Prompt:
Turn the records below, starting at the line containing "red trapezoid: moved 2 px up" and ending at the line containing "cyan arrow: moved 15 px up", into a numbered list with blank lines omitted. Leave the pictures out of your answer.

-- Begin --

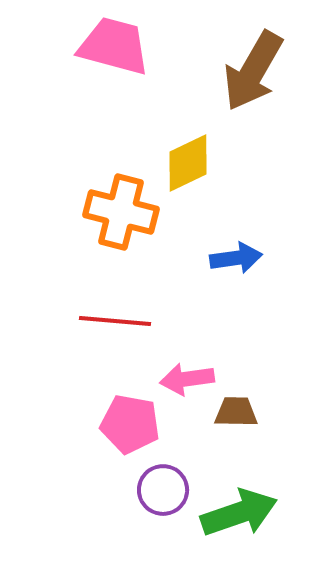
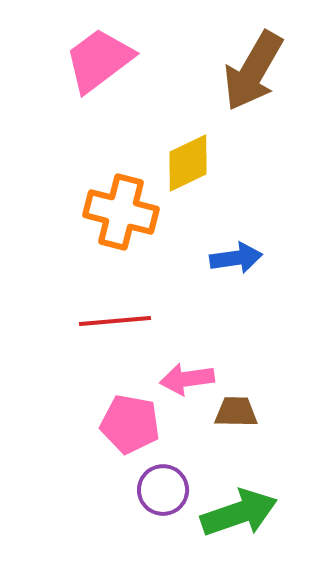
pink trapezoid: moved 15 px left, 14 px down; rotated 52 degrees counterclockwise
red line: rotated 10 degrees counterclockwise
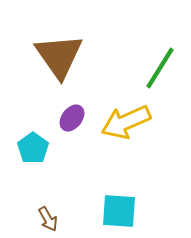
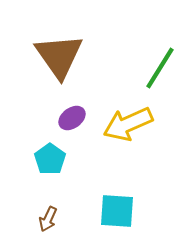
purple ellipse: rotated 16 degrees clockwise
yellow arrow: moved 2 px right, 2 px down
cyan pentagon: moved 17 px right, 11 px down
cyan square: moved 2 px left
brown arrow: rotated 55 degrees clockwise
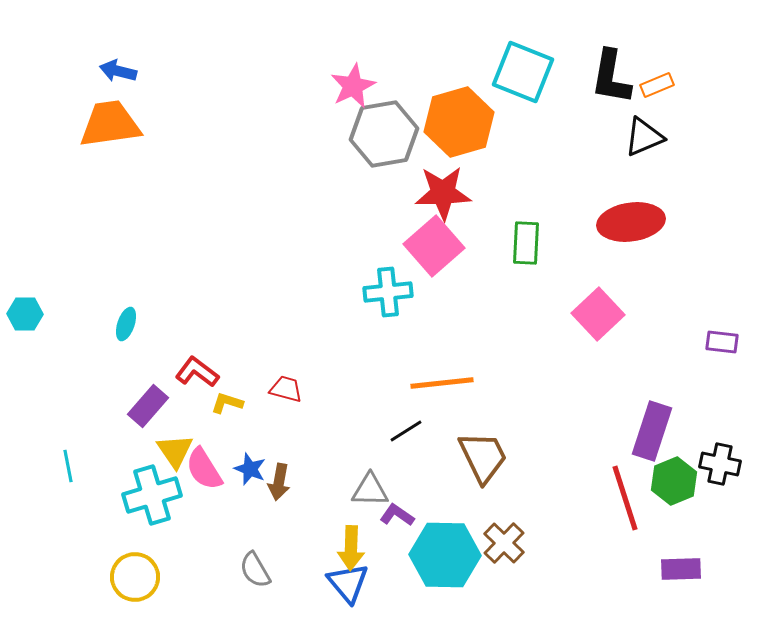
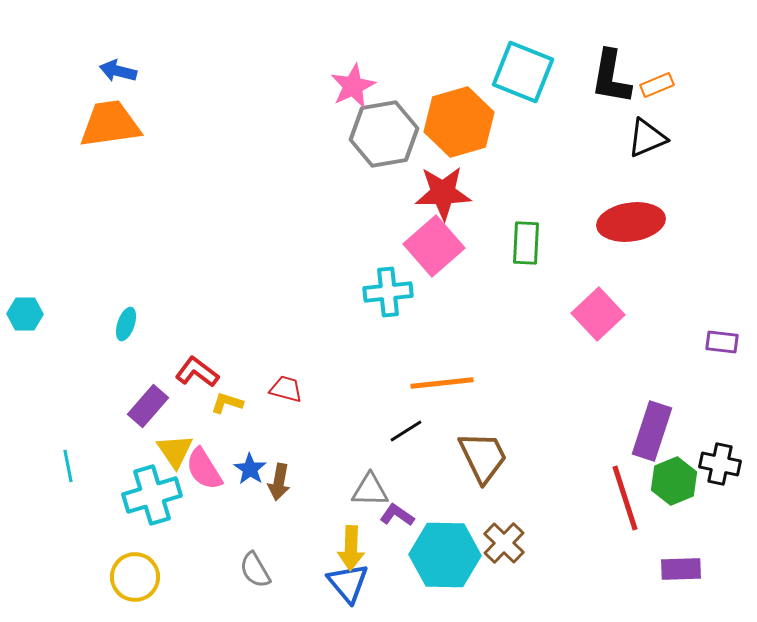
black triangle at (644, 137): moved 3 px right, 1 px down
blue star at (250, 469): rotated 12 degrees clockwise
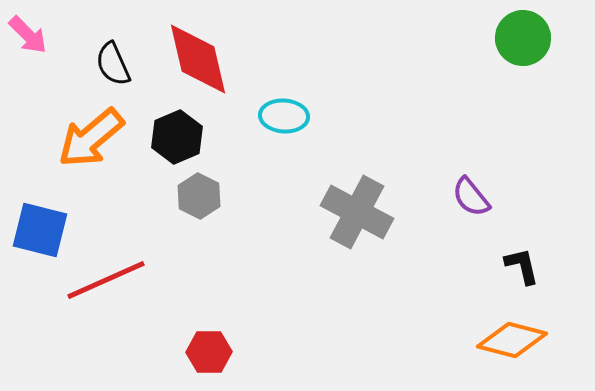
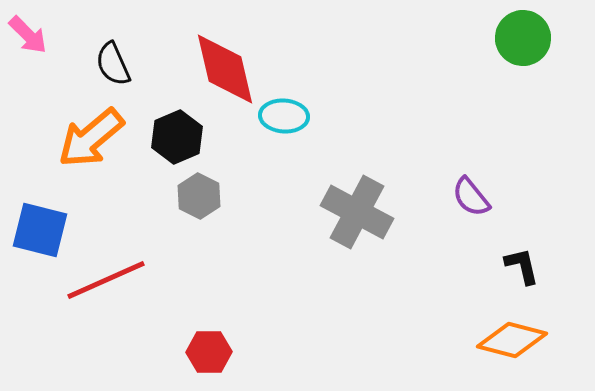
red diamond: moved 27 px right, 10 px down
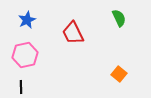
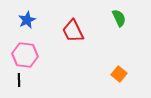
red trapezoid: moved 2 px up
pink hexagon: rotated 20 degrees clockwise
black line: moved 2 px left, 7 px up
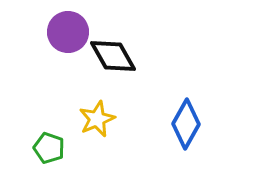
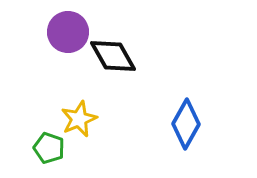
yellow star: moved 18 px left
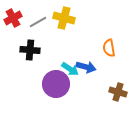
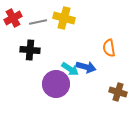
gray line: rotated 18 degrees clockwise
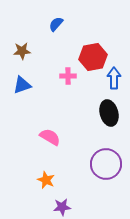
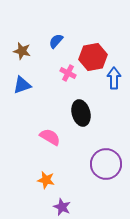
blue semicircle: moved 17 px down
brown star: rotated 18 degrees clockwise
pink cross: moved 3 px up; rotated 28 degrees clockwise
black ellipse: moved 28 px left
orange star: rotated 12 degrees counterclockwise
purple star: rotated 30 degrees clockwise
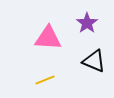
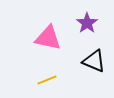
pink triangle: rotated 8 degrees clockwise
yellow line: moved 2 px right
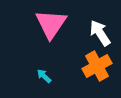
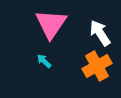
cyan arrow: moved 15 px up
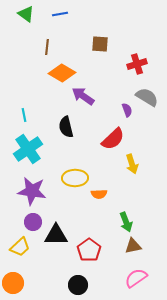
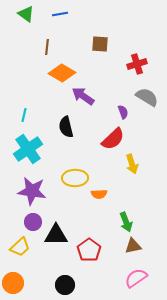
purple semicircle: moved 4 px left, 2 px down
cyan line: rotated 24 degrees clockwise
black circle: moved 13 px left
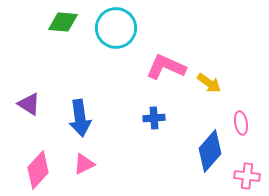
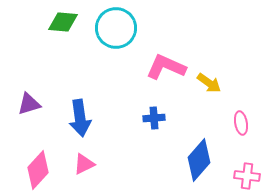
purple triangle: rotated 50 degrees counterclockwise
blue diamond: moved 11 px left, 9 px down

-- End --

Response:
1. red trapezoid: moved 2 px up
2. pink hexagon: rotated 20 degrees clockwise
3. black line: moved 2 px left, 7 px up
4. yellow star: moved 18 px left
5. gray line: rotated 18 degrees clockwise
6. blue semicircle: moved 17 px down
7. brown star: rotated 18 degrees clockwise
8. pink cross: moved 3 px up; rotated 28 degrees clockwise
9. black ellipse: moved 28 px left
10. orange star: rotated 12 degrees counterclockwise
11. purple star: rotated 30 degrees clockwise
12. pink triangle: rotated 8 degrees clockwise
13. yellow line: moved 2 px right
14. cyan arrow: moved 15 px up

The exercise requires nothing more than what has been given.